The task —
Extract only the lines from the start of the entries below to the line with "(442, 288) = (496, 198): grey", inclusive; omit every picture.

[Data listing — start]

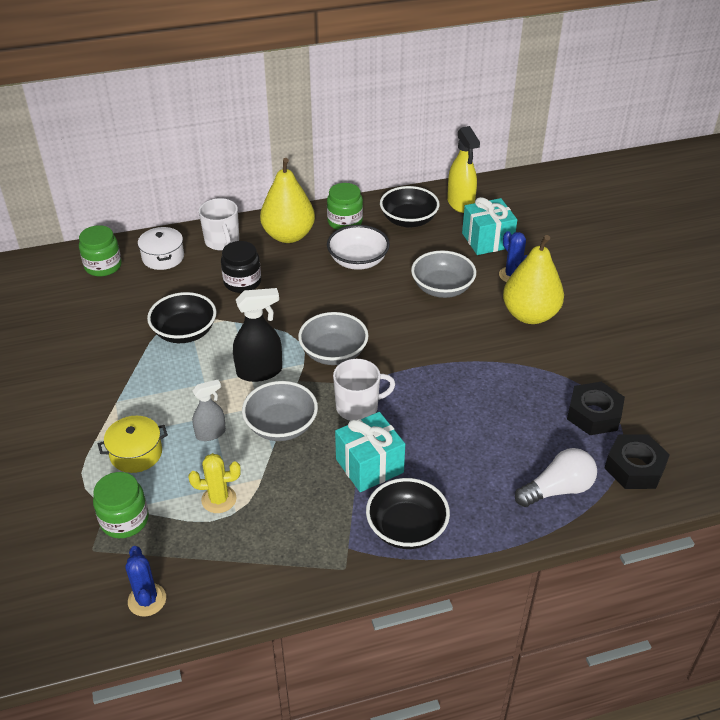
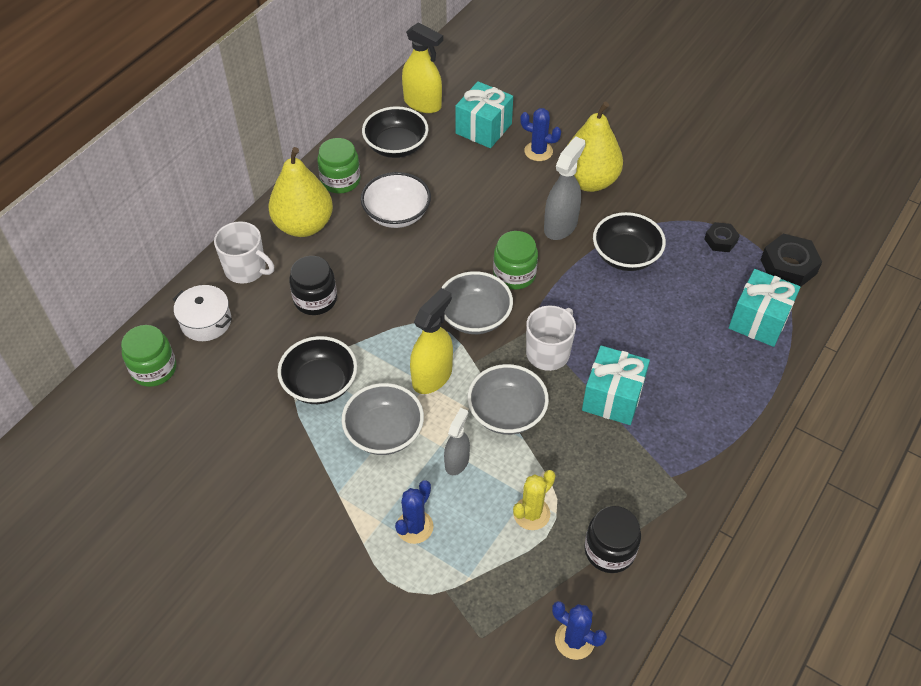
camera: 40 degrees left, 10 degrees up
(124, 520) = (476, 591): green jar -> green jar (514, 274)
(136, 453) = (414, 527): yellow pot -> blue cactus
(242, 562) = (609, 550): none -> black jar
(259, 371) = (432, 376): black spray bottle -> yellow spray bottle
(406, 528) = (694, 429): black bowl -> black bowl (625, 256)
(442, 288) = (496, 198): grey bowl -> grey bowl (384, 432)
(470, 332) = (560, 225): none -> grey spray bottle
(557, 489) = (759, 320): white light bulb -> turquoise gift
(594, 414) = (720, 240): black nut -> black nut, size x0.59

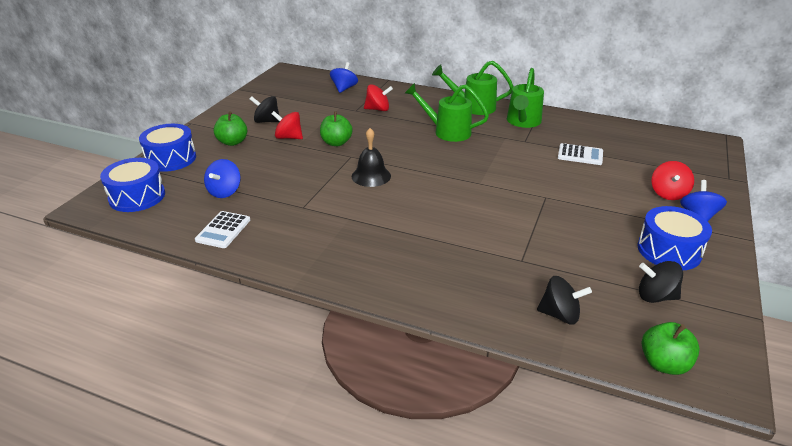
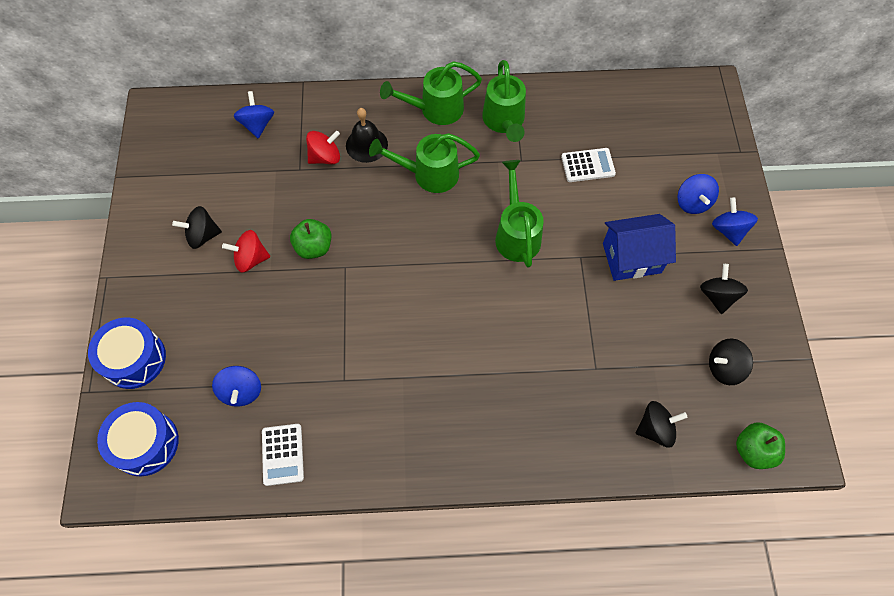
camera: 25 degrees left, 30 degrees up
(232, 142) = (188, 296): green apple -> none
(371, 176) = (387, 295): black bell -> black bell (366, 145)
(497, 173) = (516, 234): none -> green watering can
(593, 208) = (631, 258): none -> blue house
(668, 193) = (692, 202): red spinning top -> blue spinning top
(669, 250) = (717, 296): blue drum -> black spinning top

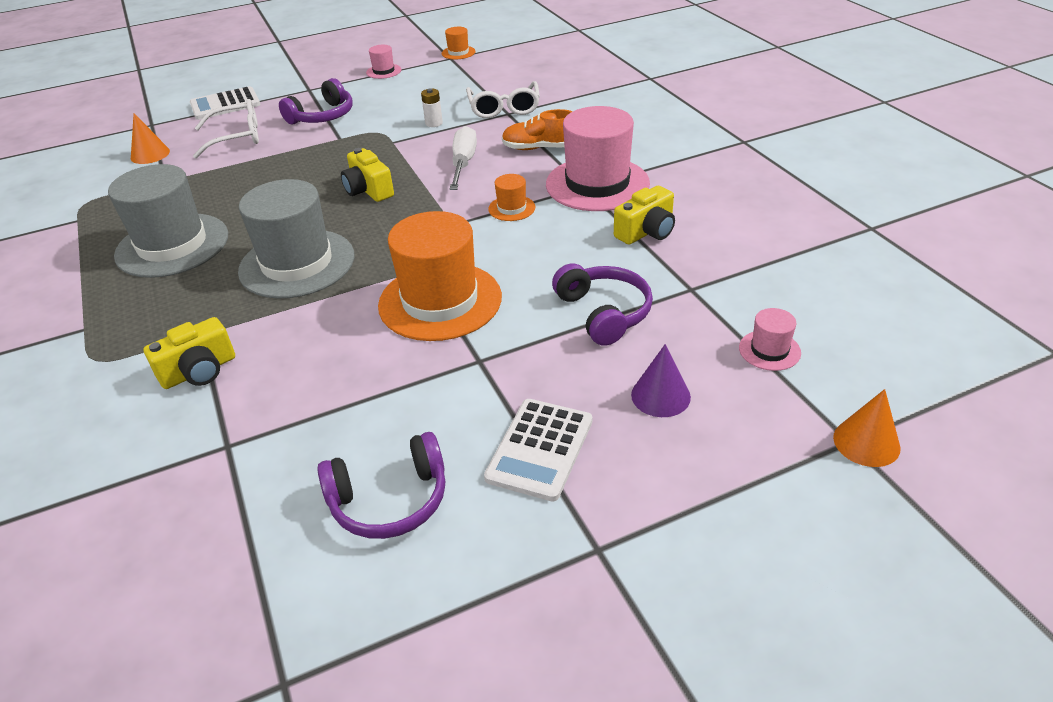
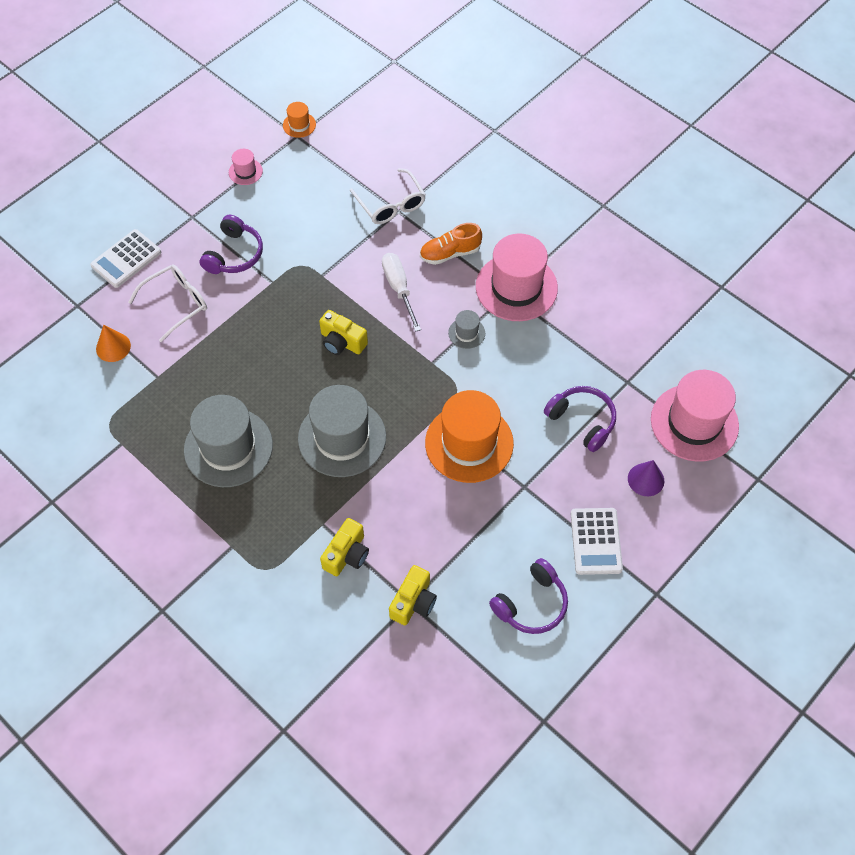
camera: 25 degrees left, 20 degrees up
(434, 123) = (342, 241): white battery -> none
(511, 208) = (466, 333): orange hat -> grey hat
(646, 232) = (575, 332): yellow camera -> yellow camera (413, 602)
(769, 350) = (694, 422): pink hat -> pink hat, size x2.27
(866, 442) = (767, 477): orange cone -> none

[Data listing — finish]

Answer for this exercise —
camera: 40 degrees left, 10 degrees up
(124, 520) = (476, 591): green jar -> green jar (514, 274)
(136, 453) = (414, 527): yellow pot -> blue cactus
(242, 562) = (609, 550): none -> black jar
(259, 371) = (432, 376): black spray bottle -> yellow spray bottle
(406, 528) = (694, 429): black bowl -> black bowl (625, 256)
(442, 288) = (496, 198): grey bowl -> grey bowl (384, 432)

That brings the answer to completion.